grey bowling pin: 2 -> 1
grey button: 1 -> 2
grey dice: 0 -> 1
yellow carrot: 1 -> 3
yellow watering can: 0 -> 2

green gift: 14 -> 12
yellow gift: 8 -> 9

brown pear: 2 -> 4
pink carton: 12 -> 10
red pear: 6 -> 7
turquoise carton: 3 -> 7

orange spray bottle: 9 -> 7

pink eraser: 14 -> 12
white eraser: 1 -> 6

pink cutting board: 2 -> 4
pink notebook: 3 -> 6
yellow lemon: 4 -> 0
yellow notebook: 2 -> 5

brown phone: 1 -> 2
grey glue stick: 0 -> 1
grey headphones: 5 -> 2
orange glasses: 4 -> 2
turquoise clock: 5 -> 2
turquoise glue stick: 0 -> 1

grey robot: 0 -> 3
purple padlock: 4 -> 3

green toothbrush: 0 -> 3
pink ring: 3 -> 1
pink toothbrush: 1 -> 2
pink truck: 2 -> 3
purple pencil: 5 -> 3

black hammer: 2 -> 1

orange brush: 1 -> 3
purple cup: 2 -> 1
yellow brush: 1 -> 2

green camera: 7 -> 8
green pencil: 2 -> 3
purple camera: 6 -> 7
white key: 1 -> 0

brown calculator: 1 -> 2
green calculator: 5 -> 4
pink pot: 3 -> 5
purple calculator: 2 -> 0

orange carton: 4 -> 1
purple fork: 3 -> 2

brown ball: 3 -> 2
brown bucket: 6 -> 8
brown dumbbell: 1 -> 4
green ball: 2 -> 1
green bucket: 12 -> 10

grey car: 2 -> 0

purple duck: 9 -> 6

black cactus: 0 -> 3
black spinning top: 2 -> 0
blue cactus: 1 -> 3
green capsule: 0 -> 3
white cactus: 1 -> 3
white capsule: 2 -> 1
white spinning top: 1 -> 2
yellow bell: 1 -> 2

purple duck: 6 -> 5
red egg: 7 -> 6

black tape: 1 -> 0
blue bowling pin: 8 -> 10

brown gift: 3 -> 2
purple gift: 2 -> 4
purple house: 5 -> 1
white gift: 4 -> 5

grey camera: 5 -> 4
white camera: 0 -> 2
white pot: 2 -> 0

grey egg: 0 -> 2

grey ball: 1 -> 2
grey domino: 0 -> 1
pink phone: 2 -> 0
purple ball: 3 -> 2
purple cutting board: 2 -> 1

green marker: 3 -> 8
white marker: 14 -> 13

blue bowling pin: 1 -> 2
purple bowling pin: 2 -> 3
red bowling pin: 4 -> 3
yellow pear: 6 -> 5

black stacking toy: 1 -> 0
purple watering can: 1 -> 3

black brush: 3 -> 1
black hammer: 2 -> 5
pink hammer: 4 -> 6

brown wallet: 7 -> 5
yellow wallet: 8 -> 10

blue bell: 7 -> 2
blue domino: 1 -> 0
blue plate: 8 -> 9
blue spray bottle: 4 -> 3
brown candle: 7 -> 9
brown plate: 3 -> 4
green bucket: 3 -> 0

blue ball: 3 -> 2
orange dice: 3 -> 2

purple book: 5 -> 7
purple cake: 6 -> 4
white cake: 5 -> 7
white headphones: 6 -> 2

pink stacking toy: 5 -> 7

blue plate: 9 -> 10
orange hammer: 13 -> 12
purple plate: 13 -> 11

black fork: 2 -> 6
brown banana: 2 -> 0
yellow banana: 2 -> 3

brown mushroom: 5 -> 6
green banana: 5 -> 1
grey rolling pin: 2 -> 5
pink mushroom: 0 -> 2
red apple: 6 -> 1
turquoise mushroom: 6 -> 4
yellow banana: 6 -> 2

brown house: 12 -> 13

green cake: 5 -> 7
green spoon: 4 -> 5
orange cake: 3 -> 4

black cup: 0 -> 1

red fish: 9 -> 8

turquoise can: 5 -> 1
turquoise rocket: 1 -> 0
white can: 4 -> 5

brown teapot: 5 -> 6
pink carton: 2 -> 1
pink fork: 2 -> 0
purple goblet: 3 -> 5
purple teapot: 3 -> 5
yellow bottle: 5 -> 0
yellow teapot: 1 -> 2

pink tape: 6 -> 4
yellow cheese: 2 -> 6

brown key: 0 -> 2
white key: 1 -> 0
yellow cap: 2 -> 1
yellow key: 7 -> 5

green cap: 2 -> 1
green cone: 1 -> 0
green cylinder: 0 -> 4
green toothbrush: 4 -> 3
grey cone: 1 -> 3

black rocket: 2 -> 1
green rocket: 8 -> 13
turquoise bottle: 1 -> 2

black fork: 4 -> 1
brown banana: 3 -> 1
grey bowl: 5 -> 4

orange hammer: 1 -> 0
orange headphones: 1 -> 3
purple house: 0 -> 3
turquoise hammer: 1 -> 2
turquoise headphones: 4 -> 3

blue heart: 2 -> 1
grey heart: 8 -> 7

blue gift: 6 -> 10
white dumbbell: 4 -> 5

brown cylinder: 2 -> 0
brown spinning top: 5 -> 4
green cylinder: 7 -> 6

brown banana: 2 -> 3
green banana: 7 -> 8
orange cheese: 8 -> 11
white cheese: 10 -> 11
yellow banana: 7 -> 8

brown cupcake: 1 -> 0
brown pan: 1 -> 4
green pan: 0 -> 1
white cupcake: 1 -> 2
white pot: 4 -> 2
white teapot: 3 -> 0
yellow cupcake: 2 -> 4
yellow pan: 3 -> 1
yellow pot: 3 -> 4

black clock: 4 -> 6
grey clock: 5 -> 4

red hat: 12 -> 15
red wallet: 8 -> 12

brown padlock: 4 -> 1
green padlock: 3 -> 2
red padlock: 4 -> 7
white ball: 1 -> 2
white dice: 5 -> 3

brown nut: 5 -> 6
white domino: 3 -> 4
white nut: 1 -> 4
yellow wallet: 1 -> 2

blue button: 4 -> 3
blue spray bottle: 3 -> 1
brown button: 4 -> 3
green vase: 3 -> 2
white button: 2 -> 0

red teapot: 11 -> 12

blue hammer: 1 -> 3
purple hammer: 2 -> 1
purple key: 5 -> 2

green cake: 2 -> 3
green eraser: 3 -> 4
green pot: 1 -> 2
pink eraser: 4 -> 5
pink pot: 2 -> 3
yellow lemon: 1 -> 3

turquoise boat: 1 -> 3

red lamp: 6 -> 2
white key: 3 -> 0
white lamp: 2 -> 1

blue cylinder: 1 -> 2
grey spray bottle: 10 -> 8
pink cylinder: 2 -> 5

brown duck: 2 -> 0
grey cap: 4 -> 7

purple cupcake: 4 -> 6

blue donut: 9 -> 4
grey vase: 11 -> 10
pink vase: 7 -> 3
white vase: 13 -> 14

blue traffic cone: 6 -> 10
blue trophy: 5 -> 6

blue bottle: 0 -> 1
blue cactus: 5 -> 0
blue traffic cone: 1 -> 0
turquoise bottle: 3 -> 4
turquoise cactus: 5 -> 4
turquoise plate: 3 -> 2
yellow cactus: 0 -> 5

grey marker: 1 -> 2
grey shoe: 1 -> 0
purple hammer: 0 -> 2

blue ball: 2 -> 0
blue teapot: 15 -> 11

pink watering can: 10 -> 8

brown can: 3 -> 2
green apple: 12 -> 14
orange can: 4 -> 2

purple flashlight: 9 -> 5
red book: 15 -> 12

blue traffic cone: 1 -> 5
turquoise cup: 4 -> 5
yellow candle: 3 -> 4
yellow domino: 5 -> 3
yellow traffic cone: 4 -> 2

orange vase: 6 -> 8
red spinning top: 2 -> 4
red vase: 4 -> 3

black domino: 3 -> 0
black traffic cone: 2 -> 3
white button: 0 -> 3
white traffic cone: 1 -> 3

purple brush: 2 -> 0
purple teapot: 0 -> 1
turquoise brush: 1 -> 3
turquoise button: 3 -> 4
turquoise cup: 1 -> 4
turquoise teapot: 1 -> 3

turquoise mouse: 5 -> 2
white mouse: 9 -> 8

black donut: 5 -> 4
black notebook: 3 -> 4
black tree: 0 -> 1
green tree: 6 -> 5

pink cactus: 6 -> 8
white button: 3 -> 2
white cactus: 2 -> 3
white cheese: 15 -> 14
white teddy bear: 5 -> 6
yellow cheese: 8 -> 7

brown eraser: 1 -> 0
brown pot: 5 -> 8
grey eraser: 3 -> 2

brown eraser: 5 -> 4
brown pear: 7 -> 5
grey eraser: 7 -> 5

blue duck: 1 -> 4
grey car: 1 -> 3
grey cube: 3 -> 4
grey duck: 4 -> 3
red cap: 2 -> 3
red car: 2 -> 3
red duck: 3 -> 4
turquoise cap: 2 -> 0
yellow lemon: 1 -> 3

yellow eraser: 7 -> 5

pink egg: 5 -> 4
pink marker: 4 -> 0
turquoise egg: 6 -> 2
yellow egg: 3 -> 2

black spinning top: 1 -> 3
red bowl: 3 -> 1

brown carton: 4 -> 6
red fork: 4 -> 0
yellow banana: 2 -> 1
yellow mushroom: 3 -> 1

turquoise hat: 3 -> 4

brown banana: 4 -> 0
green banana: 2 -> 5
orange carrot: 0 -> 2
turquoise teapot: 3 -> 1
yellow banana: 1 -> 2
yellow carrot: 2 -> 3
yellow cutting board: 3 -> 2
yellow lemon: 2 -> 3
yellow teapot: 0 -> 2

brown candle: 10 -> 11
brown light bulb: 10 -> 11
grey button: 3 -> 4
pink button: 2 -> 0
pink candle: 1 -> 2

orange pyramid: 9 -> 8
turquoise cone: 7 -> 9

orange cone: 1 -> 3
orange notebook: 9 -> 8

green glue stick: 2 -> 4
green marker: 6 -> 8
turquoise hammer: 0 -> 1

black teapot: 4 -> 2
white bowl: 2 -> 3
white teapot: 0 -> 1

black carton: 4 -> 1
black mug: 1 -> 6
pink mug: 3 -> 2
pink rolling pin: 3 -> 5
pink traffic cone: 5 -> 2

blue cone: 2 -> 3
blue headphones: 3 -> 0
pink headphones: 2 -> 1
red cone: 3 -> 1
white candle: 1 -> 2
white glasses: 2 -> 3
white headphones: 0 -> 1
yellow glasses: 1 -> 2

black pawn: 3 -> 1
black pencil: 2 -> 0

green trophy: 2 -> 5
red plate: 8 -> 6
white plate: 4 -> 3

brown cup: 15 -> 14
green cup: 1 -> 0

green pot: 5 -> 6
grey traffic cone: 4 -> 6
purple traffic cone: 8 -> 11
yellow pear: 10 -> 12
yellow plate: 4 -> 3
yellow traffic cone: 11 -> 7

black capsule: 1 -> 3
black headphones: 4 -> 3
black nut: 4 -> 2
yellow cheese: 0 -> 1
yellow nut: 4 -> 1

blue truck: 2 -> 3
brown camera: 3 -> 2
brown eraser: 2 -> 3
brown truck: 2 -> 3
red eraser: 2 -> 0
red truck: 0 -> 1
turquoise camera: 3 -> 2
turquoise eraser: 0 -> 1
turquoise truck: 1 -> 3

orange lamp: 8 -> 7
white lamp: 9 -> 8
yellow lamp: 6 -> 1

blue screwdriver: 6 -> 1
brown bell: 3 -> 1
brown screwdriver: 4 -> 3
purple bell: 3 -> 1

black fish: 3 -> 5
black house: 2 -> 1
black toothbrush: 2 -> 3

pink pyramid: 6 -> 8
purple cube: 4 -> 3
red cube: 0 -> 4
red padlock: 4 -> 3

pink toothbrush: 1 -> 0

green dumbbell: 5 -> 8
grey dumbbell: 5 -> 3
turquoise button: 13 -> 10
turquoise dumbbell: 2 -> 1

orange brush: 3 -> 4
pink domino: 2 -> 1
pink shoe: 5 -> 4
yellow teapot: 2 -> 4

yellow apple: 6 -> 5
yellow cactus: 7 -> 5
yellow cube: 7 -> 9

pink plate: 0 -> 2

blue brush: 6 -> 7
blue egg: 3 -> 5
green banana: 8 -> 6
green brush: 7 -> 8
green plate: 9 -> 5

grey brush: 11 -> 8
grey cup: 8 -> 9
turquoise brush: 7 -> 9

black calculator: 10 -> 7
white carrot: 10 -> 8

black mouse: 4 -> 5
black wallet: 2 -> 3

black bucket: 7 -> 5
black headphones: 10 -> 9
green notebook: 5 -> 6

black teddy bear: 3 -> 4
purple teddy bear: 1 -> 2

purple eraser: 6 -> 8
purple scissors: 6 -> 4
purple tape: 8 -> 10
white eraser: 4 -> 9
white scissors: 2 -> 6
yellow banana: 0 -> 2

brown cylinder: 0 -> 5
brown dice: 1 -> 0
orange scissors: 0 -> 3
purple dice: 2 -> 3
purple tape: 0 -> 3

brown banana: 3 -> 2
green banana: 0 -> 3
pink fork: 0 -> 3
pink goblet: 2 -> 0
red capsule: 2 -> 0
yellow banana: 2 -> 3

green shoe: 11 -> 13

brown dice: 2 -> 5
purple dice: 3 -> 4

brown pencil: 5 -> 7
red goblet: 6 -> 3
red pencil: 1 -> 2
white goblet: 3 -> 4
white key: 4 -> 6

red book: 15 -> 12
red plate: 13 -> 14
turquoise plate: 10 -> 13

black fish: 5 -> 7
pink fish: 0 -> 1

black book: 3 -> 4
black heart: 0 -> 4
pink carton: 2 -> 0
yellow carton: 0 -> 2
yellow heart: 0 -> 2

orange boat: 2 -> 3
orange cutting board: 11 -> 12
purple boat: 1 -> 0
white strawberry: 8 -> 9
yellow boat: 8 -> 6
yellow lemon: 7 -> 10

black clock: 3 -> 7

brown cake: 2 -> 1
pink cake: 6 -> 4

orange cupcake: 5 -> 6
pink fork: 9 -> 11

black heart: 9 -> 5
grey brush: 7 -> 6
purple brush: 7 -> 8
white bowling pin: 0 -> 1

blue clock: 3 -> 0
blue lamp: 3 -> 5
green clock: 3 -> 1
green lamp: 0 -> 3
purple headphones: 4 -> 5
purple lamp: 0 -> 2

◆ ◆ ◆

• _Task instructions_:
Go through the material and copy out every line with "mushroom" in it.

• _Solution to this problem_:
brown mushroom: 5 -> 6
pink mushroom: 0 -> 2
turquoise mushroom: 6 -> 4
yellow mushroom: 3 -> 1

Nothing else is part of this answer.